- [WORK INSTRUCTIONS]
Note each line in the data below that holds "spoon", and copy it.

---- RECORDED DATA

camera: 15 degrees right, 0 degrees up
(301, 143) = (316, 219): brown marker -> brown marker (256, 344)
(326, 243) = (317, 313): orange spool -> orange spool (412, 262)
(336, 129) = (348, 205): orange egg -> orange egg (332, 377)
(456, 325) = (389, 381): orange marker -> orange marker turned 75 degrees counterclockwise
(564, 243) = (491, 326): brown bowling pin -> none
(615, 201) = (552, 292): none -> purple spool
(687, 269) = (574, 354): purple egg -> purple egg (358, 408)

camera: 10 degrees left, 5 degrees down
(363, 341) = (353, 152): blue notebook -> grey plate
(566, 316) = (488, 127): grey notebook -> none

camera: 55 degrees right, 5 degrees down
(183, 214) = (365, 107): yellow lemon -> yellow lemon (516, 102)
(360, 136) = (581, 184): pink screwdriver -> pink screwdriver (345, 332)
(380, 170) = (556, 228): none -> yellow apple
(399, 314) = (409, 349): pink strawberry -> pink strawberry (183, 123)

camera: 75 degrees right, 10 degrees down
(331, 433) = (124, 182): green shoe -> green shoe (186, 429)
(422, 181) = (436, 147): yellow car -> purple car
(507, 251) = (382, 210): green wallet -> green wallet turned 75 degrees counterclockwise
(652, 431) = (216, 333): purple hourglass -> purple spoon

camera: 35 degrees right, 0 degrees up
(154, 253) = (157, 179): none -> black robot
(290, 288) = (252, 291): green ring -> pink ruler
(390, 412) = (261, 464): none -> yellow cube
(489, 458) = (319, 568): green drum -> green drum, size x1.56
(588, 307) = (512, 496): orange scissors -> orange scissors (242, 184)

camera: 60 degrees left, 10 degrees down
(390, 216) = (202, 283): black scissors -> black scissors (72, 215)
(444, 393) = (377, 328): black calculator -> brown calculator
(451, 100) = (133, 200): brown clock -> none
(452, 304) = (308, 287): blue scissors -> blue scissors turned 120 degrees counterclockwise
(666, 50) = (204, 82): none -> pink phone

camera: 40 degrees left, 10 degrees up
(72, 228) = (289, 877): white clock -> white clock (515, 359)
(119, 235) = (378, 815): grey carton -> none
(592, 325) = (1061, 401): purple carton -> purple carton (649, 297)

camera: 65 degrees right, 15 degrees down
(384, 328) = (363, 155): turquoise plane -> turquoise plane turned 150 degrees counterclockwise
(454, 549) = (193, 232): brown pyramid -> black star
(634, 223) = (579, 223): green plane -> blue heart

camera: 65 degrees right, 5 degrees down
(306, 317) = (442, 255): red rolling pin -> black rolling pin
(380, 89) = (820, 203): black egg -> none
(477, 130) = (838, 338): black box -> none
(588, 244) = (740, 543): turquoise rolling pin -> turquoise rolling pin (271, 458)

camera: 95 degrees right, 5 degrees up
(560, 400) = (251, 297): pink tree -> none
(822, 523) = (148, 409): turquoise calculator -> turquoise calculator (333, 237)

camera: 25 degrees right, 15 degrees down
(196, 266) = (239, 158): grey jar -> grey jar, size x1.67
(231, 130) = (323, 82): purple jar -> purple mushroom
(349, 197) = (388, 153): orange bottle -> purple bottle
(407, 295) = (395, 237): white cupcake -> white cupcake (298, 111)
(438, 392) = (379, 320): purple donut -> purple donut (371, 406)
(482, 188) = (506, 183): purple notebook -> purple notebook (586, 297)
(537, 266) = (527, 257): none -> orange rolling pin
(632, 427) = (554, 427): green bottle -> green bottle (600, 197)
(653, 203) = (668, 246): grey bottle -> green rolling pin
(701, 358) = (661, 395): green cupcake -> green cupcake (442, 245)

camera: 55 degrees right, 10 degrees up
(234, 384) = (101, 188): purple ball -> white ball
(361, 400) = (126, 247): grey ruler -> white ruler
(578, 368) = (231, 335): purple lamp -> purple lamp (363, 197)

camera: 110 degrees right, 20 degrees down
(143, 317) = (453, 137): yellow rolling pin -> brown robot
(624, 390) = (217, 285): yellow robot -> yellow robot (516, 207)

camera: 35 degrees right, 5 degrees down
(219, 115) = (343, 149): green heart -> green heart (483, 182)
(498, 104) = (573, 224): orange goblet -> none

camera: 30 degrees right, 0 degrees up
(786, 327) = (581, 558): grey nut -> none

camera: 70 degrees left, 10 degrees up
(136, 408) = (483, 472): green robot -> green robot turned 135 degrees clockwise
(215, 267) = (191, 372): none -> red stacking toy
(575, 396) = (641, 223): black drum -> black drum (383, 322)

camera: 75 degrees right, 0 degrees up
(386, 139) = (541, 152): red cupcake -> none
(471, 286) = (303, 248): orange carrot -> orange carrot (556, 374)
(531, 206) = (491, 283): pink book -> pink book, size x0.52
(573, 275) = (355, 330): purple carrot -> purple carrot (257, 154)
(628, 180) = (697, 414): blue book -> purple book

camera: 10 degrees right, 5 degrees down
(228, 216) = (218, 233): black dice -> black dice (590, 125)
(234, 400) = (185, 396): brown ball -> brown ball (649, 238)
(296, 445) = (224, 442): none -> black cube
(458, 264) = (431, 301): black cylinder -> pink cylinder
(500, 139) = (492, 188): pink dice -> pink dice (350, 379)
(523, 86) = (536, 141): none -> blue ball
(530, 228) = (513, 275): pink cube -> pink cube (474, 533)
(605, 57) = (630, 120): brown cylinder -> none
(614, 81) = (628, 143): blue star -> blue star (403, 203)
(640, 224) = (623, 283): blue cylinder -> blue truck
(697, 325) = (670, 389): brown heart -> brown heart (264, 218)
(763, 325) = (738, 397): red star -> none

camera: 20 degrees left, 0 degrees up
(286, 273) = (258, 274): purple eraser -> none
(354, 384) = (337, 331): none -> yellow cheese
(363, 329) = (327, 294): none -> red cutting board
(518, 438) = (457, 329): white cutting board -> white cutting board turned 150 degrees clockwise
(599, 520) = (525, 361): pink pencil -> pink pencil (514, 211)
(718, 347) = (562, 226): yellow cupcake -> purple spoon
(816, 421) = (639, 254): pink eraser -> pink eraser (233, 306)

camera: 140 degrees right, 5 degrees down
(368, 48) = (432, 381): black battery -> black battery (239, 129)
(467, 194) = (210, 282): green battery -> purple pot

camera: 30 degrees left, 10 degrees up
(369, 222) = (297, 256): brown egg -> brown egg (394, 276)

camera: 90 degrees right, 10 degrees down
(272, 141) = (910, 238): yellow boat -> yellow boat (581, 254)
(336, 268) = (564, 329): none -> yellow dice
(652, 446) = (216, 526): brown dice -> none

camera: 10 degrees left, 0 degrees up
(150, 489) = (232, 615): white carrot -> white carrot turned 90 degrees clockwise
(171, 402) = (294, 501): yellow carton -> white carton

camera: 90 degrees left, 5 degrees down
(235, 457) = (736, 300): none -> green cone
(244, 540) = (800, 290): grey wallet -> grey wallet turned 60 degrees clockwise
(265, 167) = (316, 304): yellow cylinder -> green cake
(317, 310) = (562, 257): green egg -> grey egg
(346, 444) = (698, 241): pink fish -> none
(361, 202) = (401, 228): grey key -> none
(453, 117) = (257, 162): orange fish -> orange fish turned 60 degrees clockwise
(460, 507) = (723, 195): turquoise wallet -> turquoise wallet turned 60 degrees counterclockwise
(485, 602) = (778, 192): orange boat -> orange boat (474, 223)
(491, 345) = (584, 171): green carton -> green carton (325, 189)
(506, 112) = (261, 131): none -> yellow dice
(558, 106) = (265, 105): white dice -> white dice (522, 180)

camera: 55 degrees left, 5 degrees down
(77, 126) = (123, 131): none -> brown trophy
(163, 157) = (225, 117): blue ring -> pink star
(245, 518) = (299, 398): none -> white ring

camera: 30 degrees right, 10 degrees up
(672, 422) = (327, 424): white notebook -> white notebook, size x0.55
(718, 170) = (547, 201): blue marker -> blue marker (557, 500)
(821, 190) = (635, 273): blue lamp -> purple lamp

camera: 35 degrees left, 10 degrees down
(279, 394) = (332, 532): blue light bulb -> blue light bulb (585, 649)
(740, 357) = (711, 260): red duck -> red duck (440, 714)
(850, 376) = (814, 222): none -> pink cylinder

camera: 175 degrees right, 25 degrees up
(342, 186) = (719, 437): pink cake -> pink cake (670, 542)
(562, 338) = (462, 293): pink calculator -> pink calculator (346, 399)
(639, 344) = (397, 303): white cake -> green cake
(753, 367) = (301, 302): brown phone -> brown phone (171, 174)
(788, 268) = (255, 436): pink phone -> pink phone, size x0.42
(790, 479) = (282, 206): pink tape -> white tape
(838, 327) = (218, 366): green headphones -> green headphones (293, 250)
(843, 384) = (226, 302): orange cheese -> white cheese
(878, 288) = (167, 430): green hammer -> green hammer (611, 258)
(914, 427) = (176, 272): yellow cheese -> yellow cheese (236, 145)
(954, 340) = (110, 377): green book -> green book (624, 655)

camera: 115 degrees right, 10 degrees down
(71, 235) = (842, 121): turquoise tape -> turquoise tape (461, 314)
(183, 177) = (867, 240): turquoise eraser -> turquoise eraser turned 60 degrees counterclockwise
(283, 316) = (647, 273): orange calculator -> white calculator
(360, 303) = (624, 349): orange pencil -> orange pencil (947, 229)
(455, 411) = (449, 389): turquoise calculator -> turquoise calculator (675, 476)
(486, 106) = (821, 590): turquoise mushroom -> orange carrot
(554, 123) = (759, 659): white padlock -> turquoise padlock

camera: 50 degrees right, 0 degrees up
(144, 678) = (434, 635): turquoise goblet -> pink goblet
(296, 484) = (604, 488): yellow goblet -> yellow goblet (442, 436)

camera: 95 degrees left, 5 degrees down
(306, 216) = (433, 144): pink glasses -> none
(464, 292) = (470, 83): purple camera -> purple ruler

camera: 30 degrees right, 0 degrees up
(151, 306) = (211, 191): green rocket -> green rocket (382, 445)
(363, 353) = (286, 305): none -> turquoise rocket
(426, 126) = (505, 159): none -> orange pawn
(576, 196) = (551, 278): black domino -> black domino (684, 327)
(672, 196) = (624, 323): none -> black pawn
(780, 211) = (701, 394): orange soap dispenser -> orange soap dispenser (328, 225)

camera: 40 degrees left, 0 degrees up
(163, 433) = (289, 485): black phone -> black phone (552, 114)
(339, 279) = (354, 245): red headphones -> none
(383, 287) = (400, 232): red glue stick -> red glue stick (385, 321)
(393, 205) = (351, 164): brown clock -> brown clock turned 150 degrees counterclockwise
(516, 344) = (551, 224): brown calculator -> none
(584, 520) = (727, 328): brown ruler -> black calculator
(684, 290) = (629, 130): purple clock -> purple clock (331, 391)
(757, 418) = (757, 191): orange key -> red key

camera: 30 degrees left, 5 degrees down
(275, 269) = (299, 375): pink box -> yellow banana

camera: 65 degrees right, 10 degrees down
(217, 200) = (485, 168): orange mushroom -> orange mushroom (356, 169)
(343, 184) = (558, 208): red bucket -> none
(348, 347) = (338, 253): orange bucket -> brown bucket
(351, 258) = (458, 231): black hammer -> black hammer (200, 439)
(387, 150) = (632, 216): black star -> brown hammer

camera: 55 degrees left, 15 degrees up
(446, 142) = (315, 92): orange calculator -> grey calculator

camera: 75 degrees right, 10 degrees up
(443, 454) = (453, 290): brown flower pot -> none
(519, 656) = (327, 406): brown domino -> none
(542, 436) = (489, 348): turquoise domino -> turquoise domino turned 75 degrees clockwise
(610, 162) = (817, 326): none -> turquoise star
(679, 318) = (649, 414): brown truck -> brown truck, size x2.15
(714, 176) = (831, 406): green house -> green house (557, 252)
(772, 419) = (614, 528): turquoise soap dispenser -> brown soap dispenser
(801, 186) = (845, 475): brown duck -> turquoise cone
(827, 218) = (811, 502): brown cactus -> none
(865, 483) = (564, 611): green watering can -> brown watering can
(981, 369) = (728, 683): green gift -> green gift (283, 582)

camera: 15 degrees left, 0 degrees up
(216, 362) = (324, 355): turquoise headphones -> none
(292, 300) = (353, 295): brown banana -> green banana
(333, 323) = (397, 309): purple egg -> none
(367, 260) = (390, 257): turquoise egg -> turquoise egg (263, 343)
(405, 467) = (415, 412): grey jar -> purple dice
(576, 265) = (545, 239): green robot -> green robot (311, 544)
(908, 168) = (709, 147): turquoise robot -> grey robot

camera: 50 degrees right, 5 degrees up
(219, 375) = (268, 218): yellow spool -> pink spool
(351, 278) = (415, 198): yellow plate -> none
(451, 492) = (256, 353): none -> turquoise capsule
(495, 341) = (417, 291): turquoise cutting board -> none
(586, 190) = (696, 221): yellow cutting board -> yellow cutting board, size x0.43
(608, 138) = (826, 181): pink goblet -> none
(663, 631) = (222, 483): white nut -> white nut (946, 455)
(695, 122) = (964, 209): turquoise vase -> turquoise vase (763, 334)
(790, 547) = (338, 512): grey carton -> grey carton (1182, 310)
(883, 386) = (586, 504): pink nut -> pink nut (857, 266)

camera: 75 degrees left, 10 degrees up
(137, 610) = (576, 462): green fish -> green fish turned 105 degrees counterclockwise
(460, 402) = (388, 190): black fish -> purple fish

--------

- [EXERCISE SOLUTION]
(652, 431) = (216, 333): purple hourglass -> purple spoon
(718, 347) = (562, 226): yellow cupcake -> purple spoon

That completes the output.